WHAT THE EXERCISE ASKS: Set down the data again exactly. Pictures are not part of the copy.

RAW DATA:

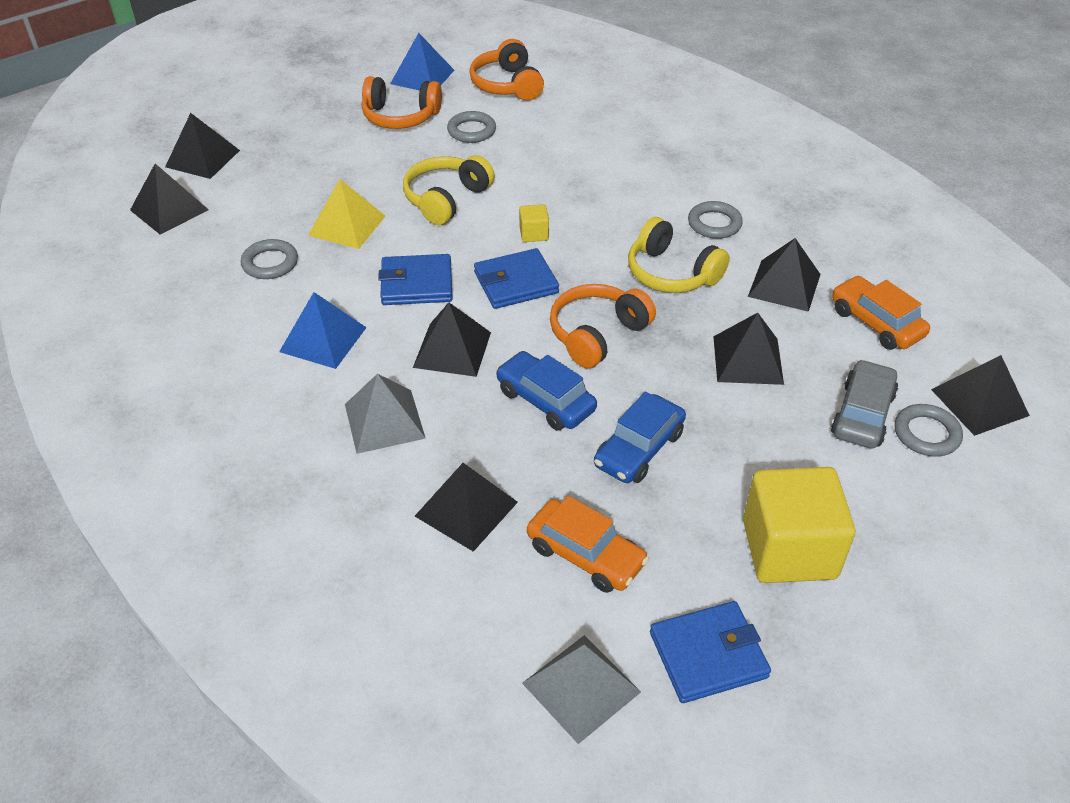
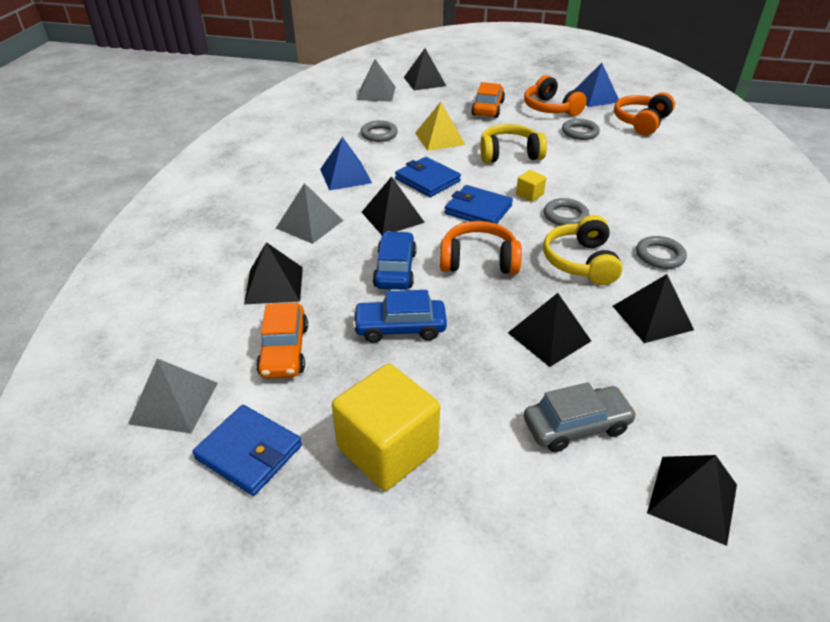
camera: 50 degrees right, 5 degrees down
(169, 210) = (376, 93): black pyramid -> grey pyramid
(876, 323) = (689, 386): orange car -> orange car (487, 108)
(926, 434) = (606, 478): grey ring -> grey ring (565, 216)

COMPLETED TASK:
camera: 50 degrees right, 5 degrees down
(169, 210) = (376, 93): black pyramid -> grey pyramid
(876, 323) = (689, 386): orange car -> orange car (487, 108)
(926, 434) = (606, 478): grey ring -> grey ring (565, 216)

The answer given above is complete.